[Saved records]
>>>>
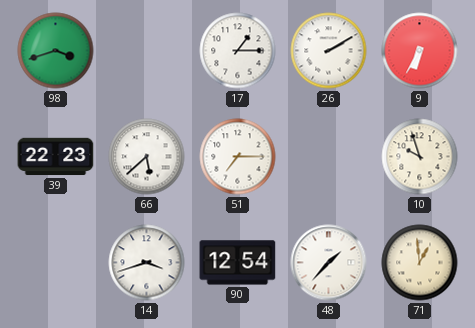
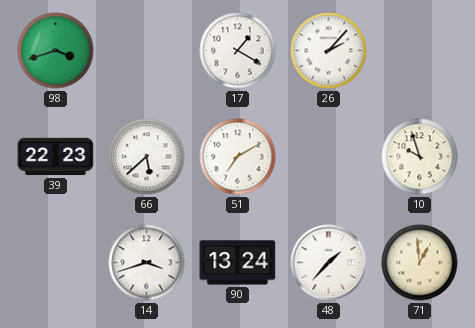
17: 1:15 -> 1:20
26: 2:10 -> 2:07
9: 6:35 -> none
51: 7:15 -> 7:10
90: 12:54 -> 13:24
<<<<
Task instructions
Format the text lines of the data above as a Markdown table with the columns "Row" and "Data line," skipping blank lines and leaving the pictures out.

Task answer
| Row | Data line |
|---|---|
| 1 | 17: 1:15 -> 1:20 |
| 2 | 26: 2:10 -> 2:07 |
| 3 | 9: 6:35 -> none |
| 4 | 51: 7:15 -> 7:10 |
| 5 | 90: 12:54 -> 13:24 |